- Records provided:
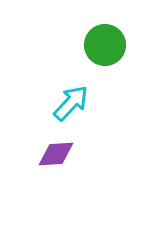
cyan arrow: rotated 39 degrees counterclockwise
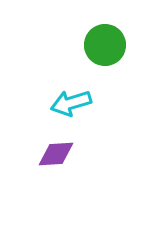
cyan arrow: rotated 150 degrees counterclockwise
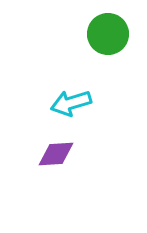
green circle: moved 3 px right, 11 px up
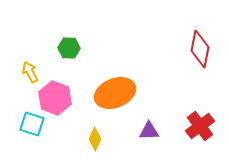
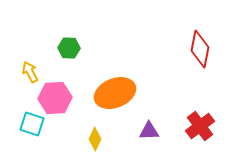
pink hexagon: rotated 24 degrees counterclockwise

...

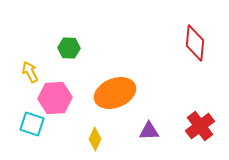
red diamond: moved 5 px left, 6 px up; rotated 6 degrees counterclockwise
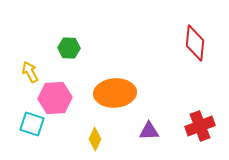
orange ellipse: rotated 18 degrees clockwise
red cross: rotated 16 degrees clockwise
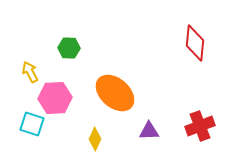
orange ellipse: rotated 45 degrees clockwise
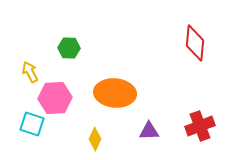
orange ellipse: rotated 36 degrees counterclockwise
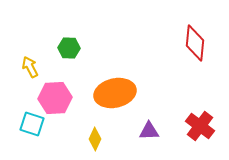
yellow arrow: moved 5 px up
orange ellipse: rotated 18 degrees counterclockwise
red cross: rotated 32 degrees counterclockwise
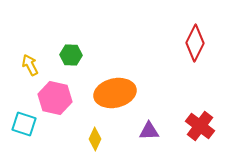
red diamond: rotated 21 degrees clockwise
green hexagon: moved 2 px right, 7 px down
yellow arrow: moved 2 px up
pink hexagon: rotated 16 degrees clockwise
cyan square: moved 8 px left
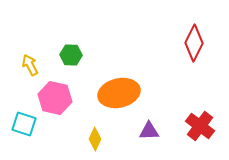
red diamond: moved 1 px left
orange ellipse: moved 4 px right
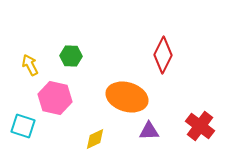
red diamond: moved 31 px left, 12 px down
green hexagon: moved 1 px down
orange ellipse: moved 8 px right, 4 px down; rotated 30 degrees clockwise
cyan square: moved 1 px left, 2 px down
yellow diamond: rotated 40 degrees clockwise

- Problem details: Starting with the line with "orange ellipse: rotated 36" and going on through the line with "yellow diamond: rotated 40 degrees clockwise" in the records above, list those lines as a numbered list, skipping blank lines and leaving out the picture markers.

- Answer for this exercise:
1. orange ellipse: rotated 36 degrees counterclockwise
2. yellow arrow: moved 5 px up
3. orange ellipse: rotated 18 degrees counterclockwise
4. red cross: rotated 32 degrees counterclockwise
5. red diamond: rotated 21 degrees clockwise
6. green hexagon: moved 2 px right, 7 px down
7. yellow arrow: moved 2 px up
8. pink hexagon: rotated 16 degrees clockwise
9. cyan square: moved 8 px left
10. red diamond: moved 1 px left
11. orange ellipse: moved 4 px right
12. red diamond: moved 31 px left, 12 px down
13. green hexagon: moved 1 px down
14. orange ellipse: moved 8 px right, 4 px down; rotated 30 degrees clockwise
15. cyan square: moved 1 px left, 2 px down
16. yellow diamond: rotated 40 degrees clockwise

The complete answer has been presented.